Work to be completed:
The records below are to be returned word for word, with pictures left out.

Spatial object tracking data:

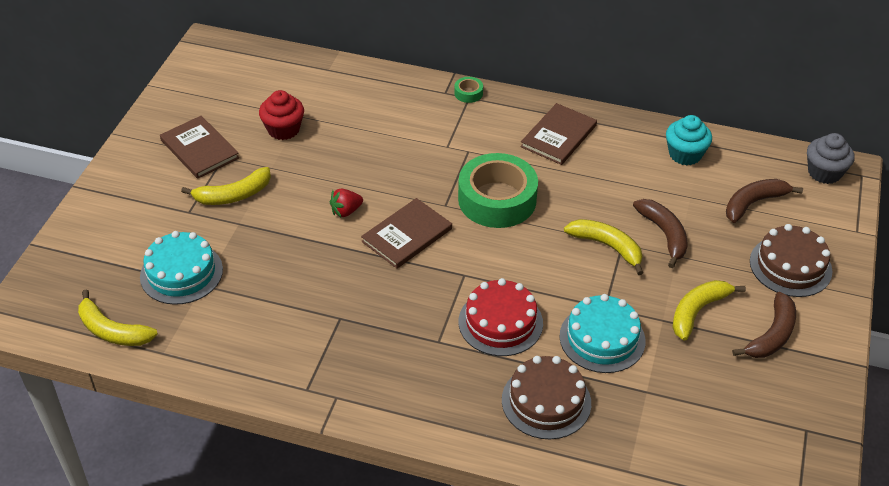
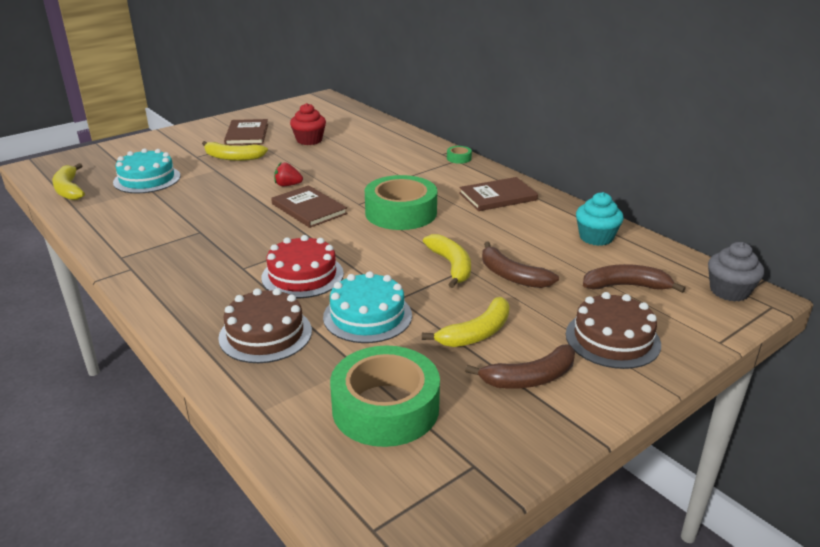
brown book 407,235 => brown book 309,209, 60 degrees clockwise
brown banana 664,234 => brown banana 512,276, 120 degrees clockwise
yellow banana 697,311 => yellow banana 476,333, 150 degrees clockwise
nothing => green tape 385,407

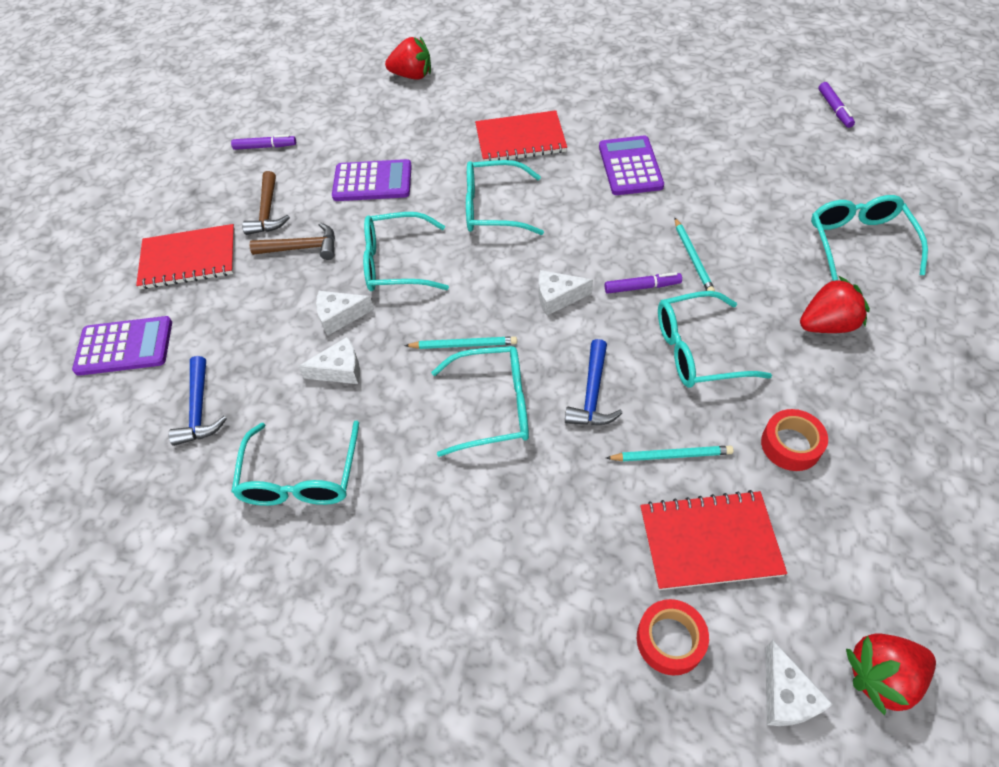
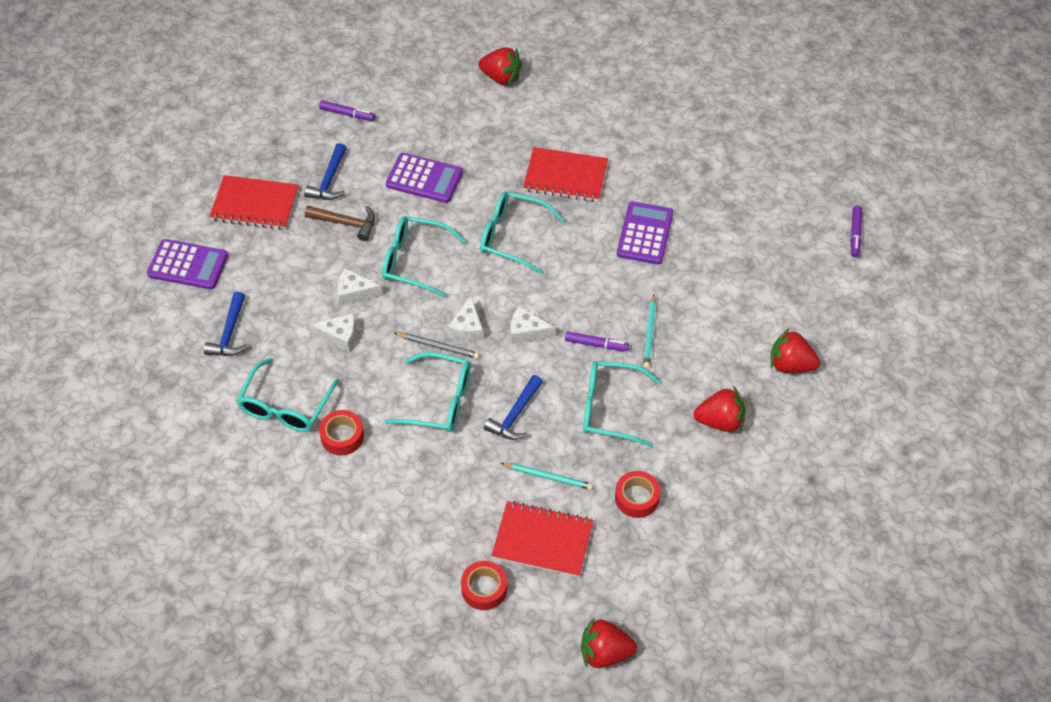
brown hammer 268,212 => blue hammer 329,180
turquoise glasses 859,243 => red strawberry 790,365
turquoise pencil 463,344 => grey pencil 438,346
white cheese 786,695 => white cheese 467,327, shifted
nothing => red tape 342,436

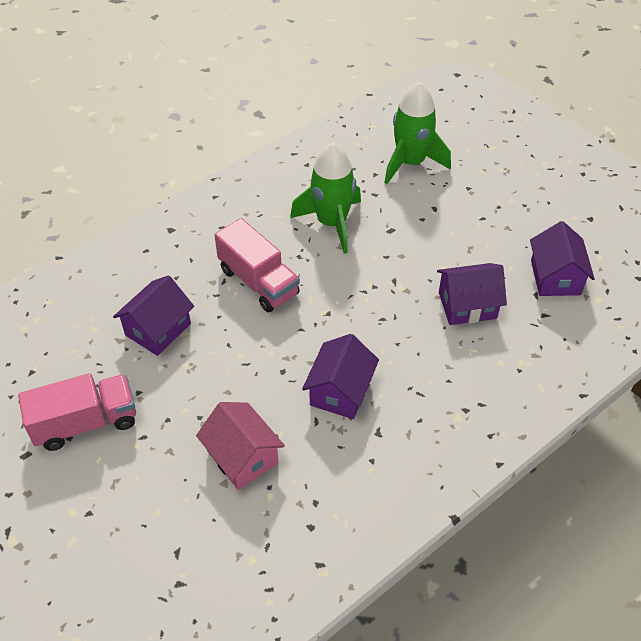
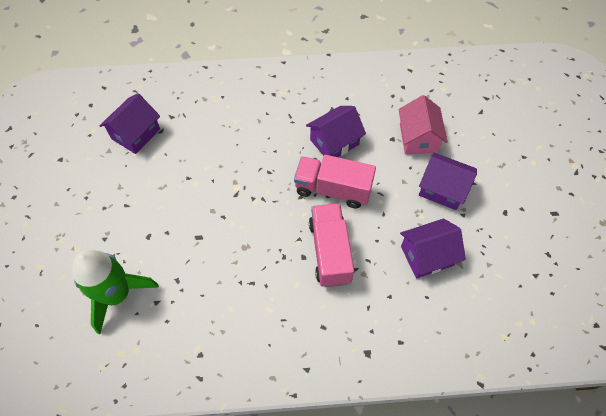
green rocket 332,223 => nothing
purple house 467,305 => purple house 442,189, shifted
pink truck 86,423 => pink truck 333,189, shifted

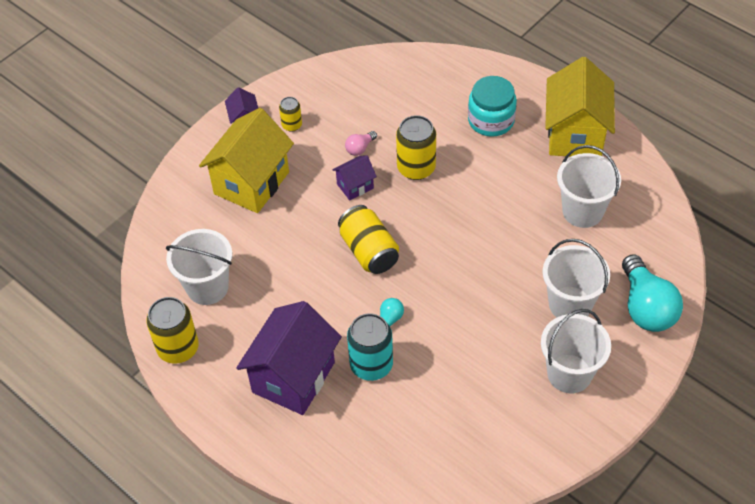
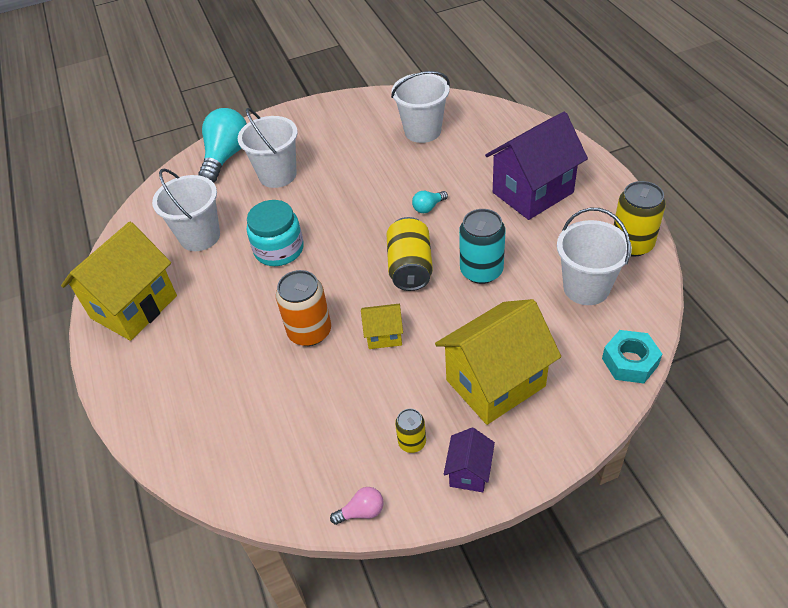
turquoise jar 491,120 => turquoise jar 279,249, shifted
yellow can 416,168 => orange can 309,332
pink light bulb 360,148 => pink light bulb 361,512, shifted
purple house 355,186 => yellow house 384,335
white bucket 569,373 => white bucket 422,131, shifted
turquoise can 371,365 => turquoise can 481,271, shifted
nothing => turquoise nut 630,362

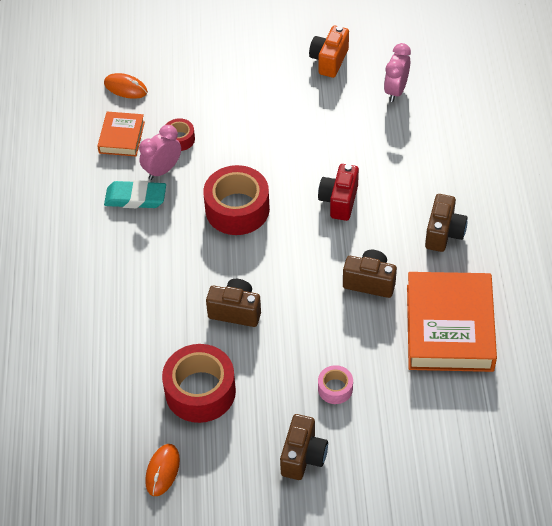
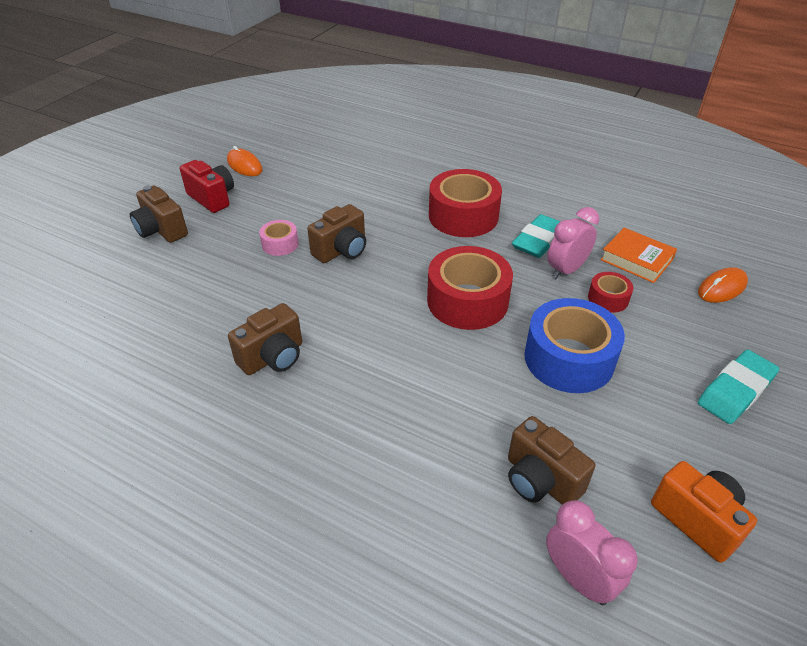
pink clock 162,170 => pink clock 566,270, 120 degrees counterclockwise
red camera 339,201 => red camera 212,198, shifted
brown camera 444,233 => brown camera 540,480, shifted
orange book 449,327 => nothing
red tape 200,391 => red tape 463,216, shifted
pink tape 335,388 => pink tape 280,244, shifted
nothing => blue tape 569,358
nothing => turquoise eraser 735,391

Task answer:
brown book 407,235 => brown book 309,209, 60 degrees clockwise
brown banana 664,234 => brown banana 512,276, 120 degrees clockwise
yellow banana 697,311 => yellow banana 476,333, 150 degrees clockwise
nothing => green tape 385,407

brown hammer 268,212 => blue hammer 329,180
turquoise glasses 859,243 => red strawberry 790,365
turquoise pencil 463,344 => grey pencil 438,346
white cheese 786,695 => white cheese 467,327, shifted
nothing => red tape 342,436

green rocket 332,223 => nothing
purple house 467,305 => purple house 442,189, shifted
pink truck 86,423 => pink truck 333,189, shifted

turquoise jar 491,120 => turquoise jar 279,249, shifted
yellow can 416,168 => orange can 309,332
pink light bulb 360,148 => pink light bulb 361,512, shifted
purple house 355,186 => yellow house 384,335
white bucket 569,373 => white bucket 422,131, shifted
turquoise can 371,365 => turquoise can 481,271, shifted
nothing => turquoise nut 630,362

pink clock 162,170 => pink clock 566,270, 120 degrees counterclockwise
red camera 339,201 => red camera 212,198, shifted
brown camera 444,233 => brown camera 540,480, shifted
orange book 449,327 => nothing
red tape 200,391 => red tape 463,216, shifted
pink tape 335,388 => pink tape 280,244, shifted
nothing => blue tape 569,358
nothing => turquoise eraser 735,391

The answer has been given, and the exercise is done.